## Problem
Give back exactly the lines of the material below that start at the line containing "toilet: (528, 255) -> (181, 155), moved" and end at the line containing "nightstand: (356, 705) -> (371, 454), removed", and no others.

## Records for this task
■ ■ ■ ■ ■
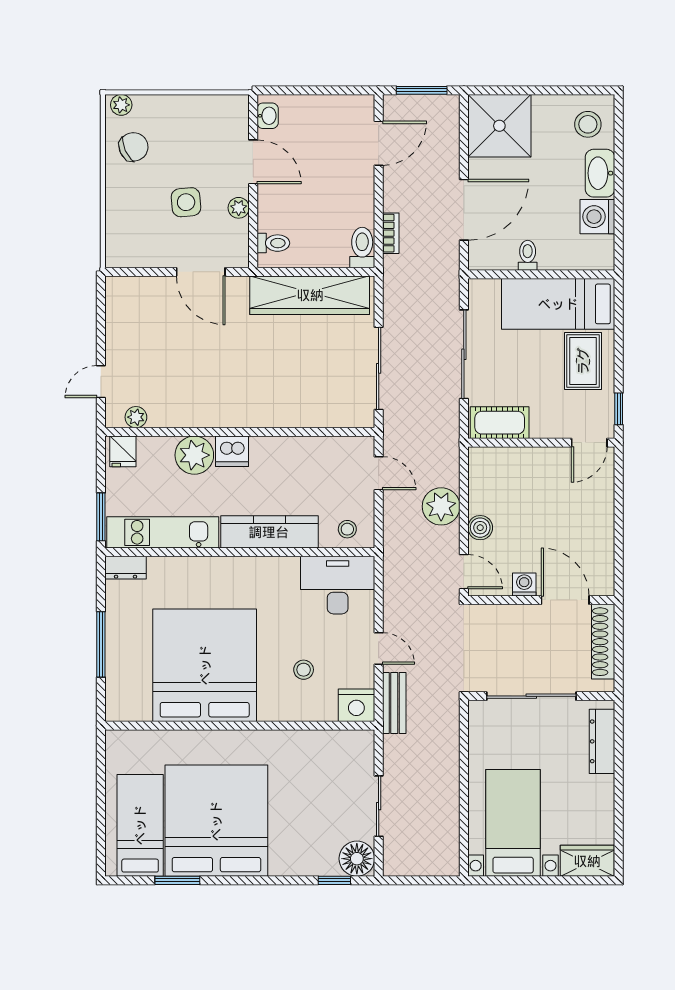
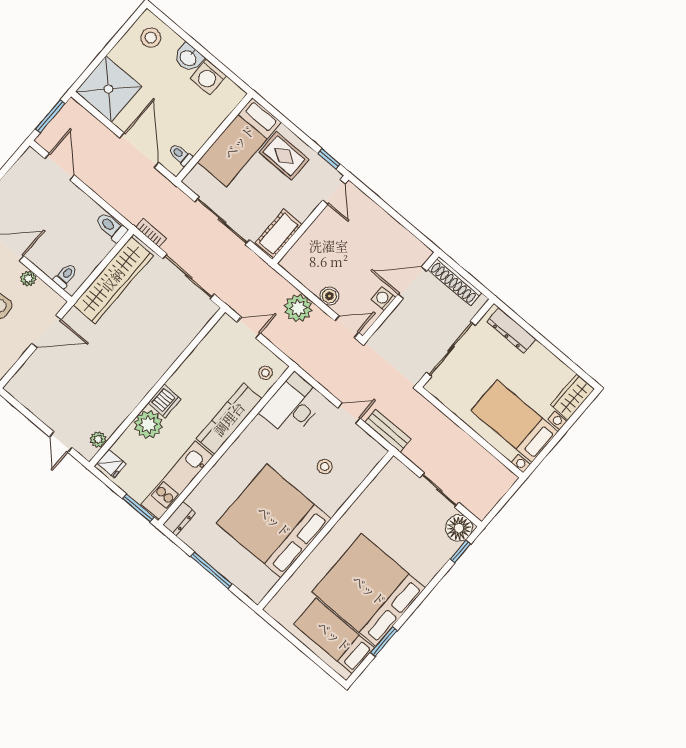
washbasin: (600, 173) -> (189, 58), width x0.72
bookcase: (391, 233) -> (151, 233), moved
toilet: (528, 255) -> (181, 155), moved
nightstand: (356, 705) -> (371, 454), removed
■ ■ ■ ■ ■
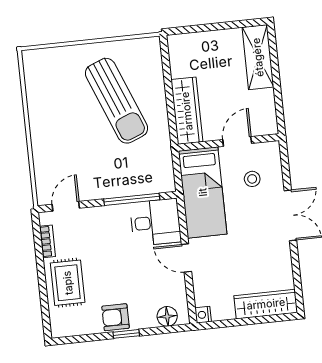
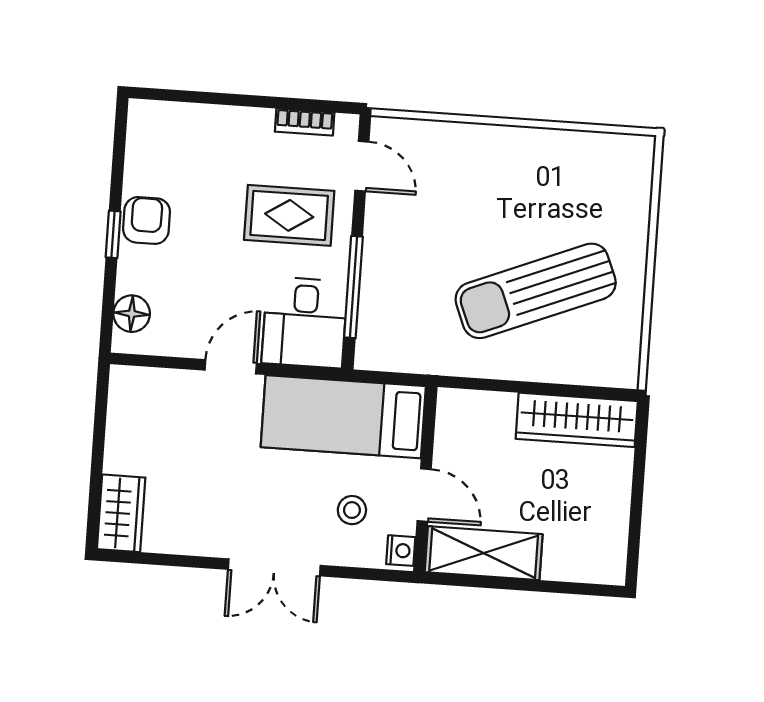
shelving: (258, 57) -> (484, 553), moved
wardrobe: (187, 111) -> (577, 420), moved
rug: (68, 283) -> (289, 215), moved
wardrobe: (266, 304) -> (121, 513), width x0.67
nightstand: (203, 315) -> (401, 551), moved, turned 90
■ ■ ■ ■ ■
## Task result
toilet: (528, 255) -> (181, 155), moved
nightstand: (356, 705) -> (371, 454), removed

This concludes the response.